Work instructions — Wherever a line of the data contains "none", copy that line.

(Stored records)
•••

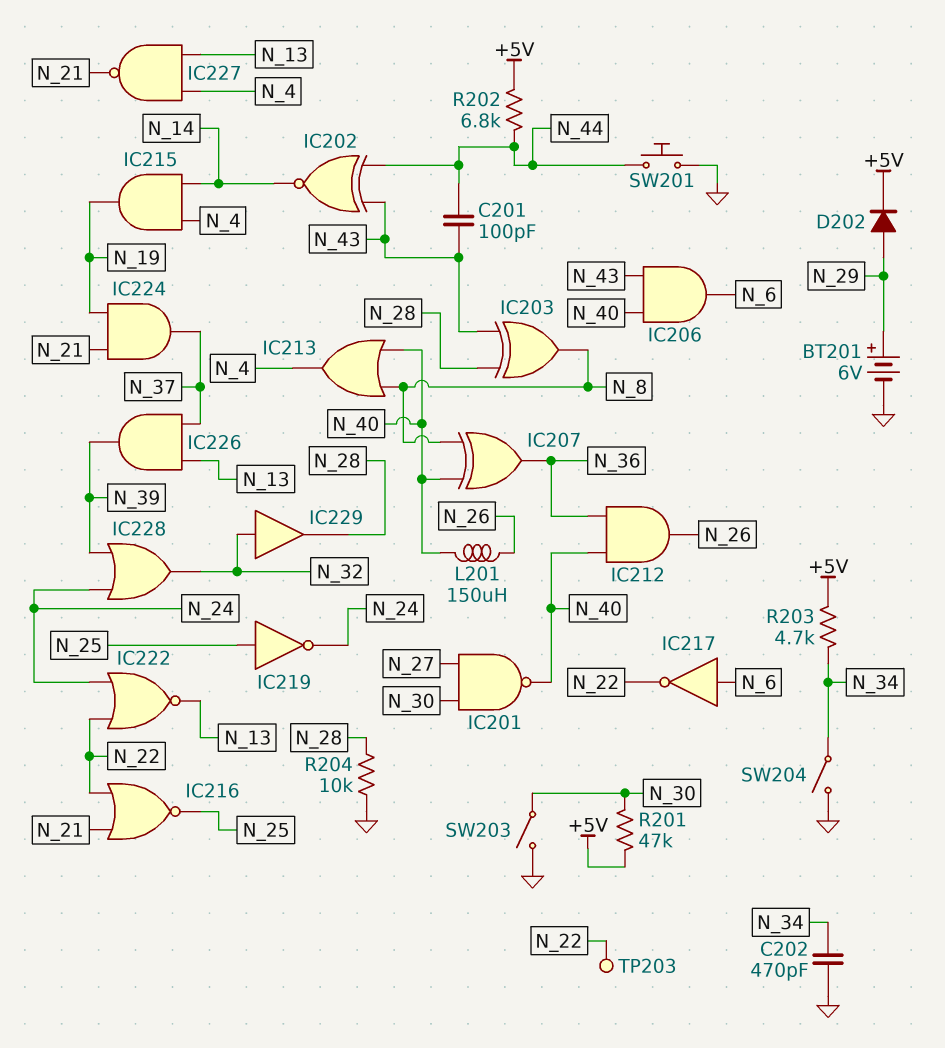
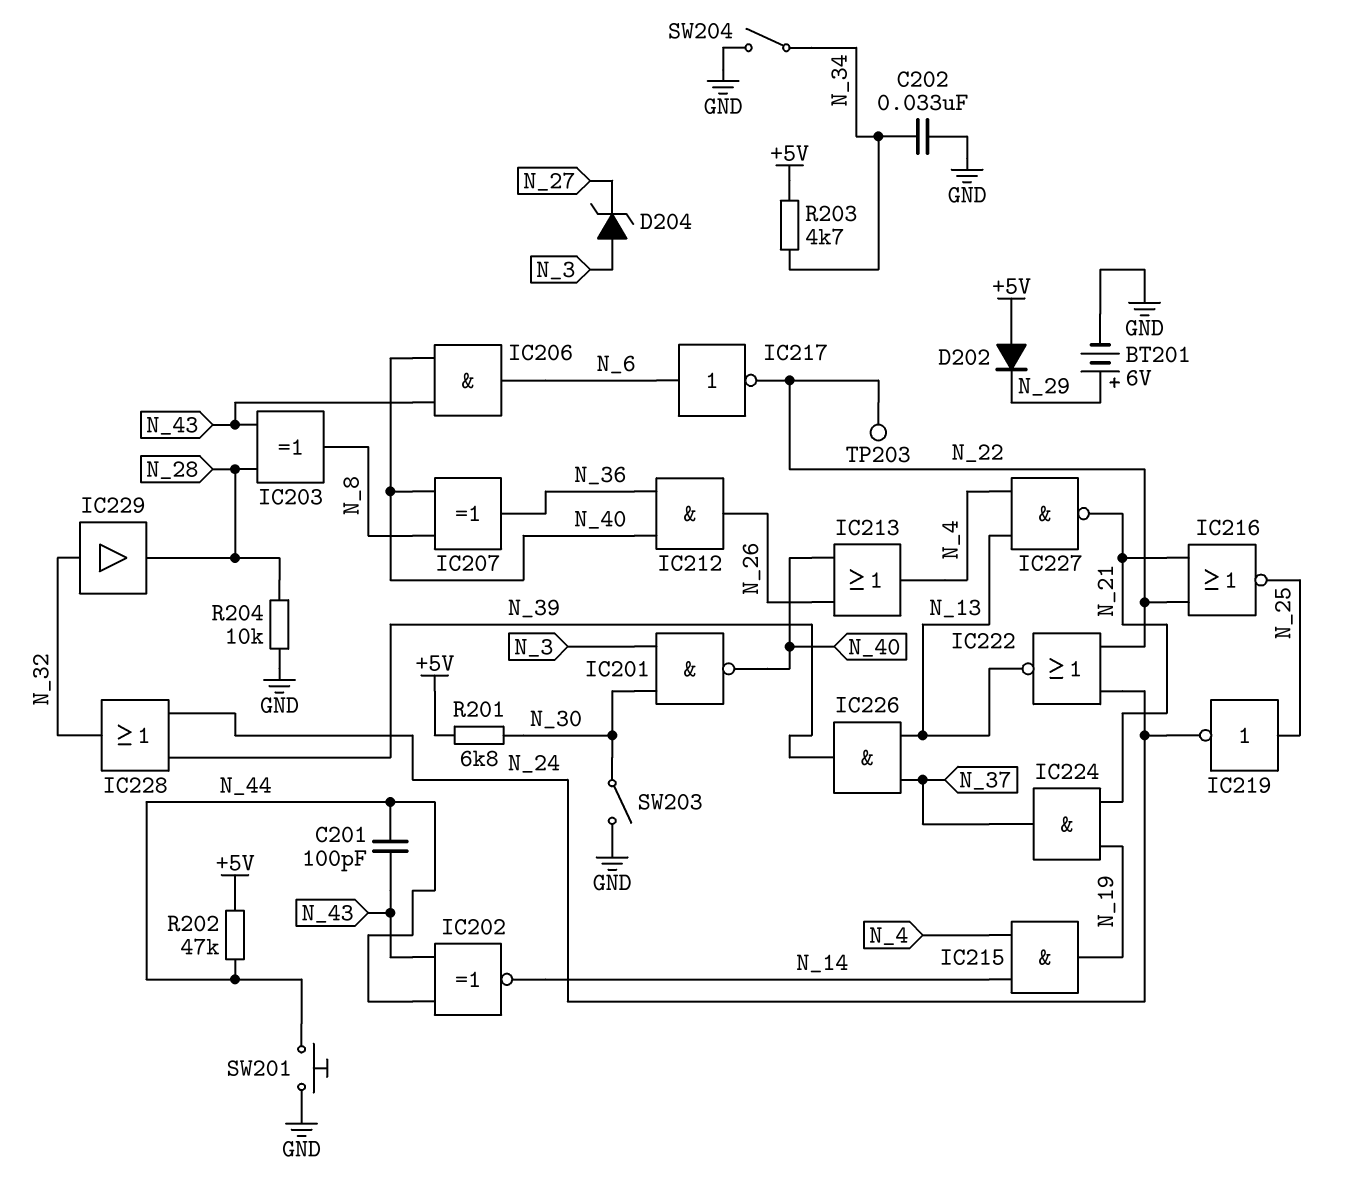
C202: 470pF (GND, N_34) -> 33nF (GND, N_34)
D202: diode (A N_29, K +5V) -> diode (A +5V, K N_29)
D204: none -> zener (A N_3, K N_27)
IC201: NAND (in N_27, in N_30, out N_40) -> NAND (in N_3, in N_30, out N_40)
IC213: OR (in N_8, in N_40, out N_4) -> OR (in N_26, in N_40, out N_4)
L201: 150uH (N_26, N_40) -> none
R201: 47k (+5V, N_30) -> 6.8k (+5V, N_30)
R202: 6.8k (+5V, N_44) -> 47k (+5V, N_44)

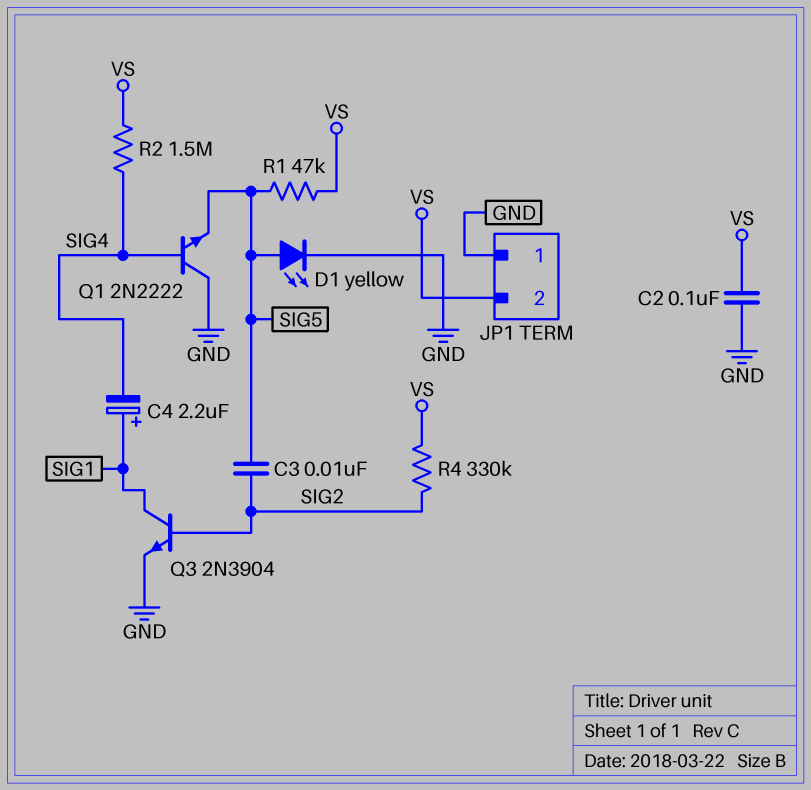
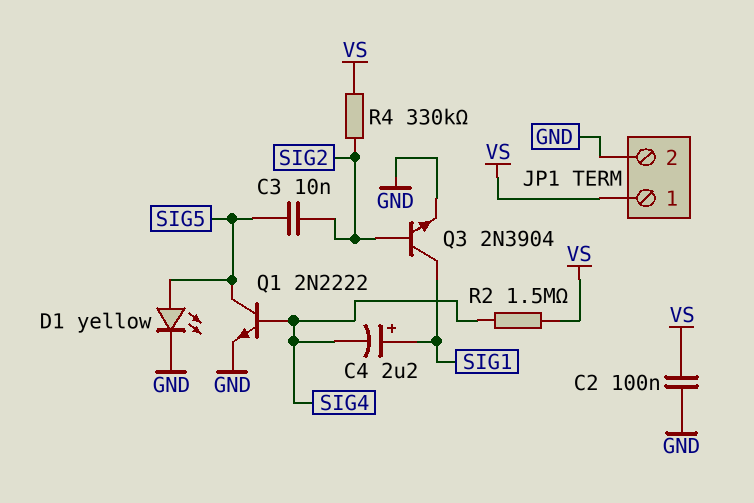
JP1 pin 1: GND -> VS
JP1 pin 2: VS -> GND
Q1: NPN 2N2222 (B SIG4, C GND, E SIG5) -> NPN 2N2222 (B SIG4, C SIG5, E GND)
R1: 47k (SIG5, VS) -> none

•••

Result for this exercise —
D204: none -> zener (A N_3, K N_27)
L201: 150uH (N_26, N_40) -> none
R1: 47k (SIG5, VS) -> none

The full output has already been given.